*TASK DETAILS:* Look for the line with "none -> black brick K5:K6 level 1" in the entries below, then extract that line and all lines after it exactly, with pictures left out.

*DATA SUPPLIED:*
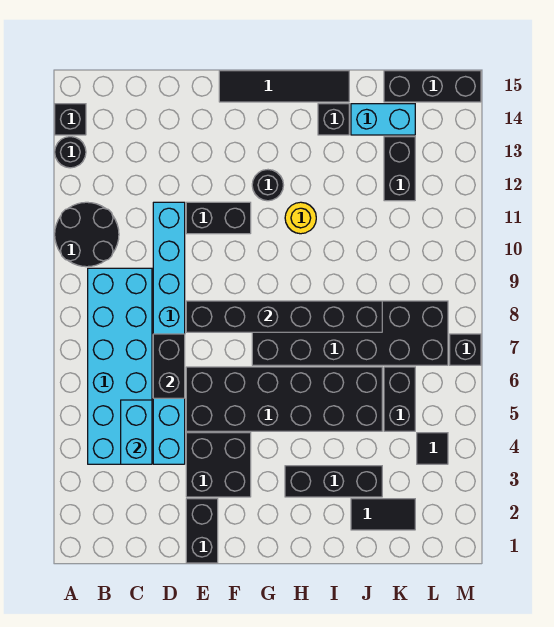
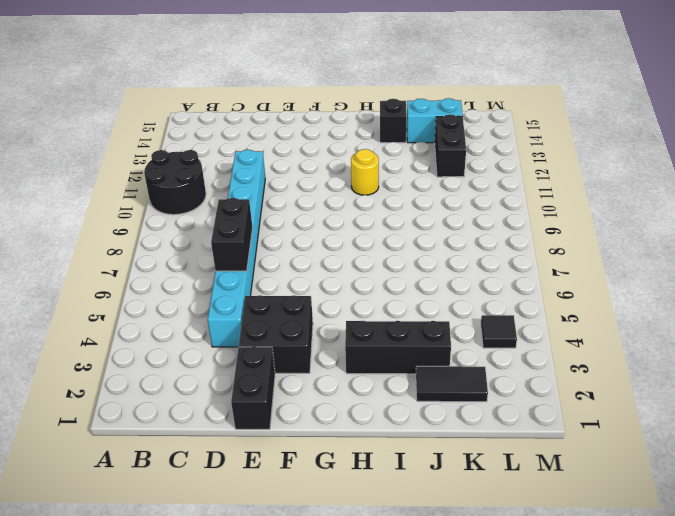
none -> black round brick A13 level 1
none -> black brick A14 level 1
none -> cyan brick B4:C9 level 1

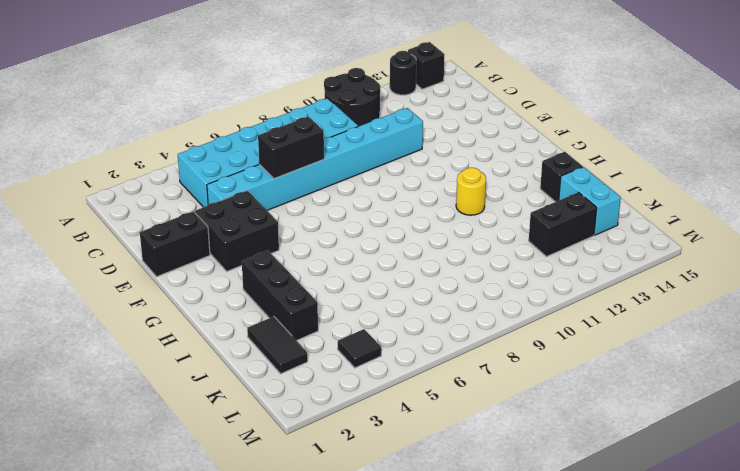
none -> black brick E5:J6 level 1
none -> black brick E11:F11 level 1
none -> black tile F15:I15 level 1

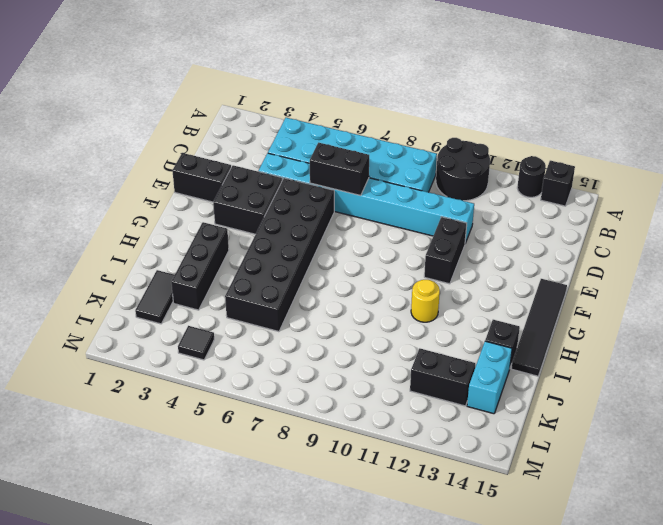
none -> black brick G7:L8 level 1
none -> black round brick G12 level 1
none -> black brick K5:K6 level 1

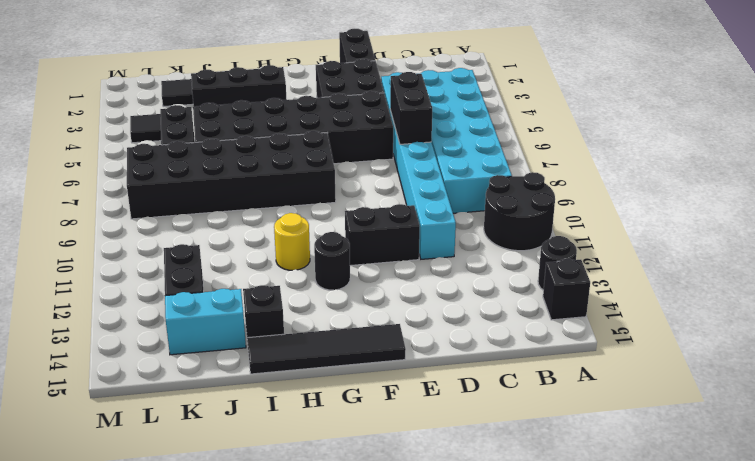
none -> black brick K15:M15 level 1
none -> black brick M7 level 1
none -> cyan brick C4:C5 level 2

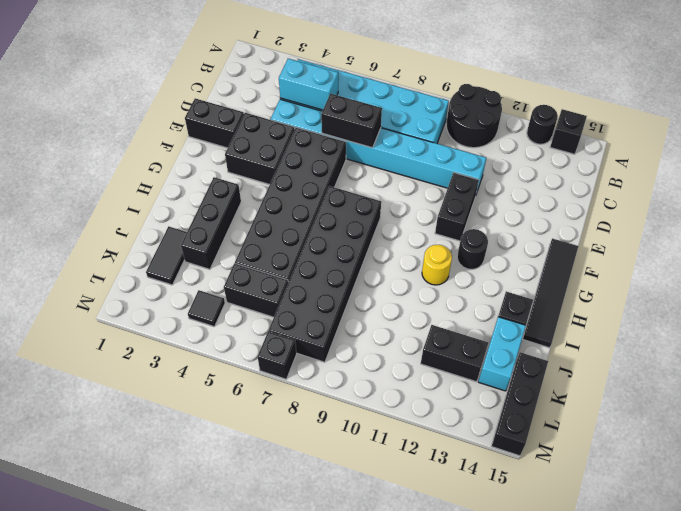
none -> black brick E8:J8 level 2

*SOLUTION FOR THIS TASK:*
none -> black brick K5:K6 level 1

none -> black brick K15:M15 level 1
none -> black brick M7 level 1
none -> cyan brick C4:C5 level 2

none -> black brick E8:J8 level 2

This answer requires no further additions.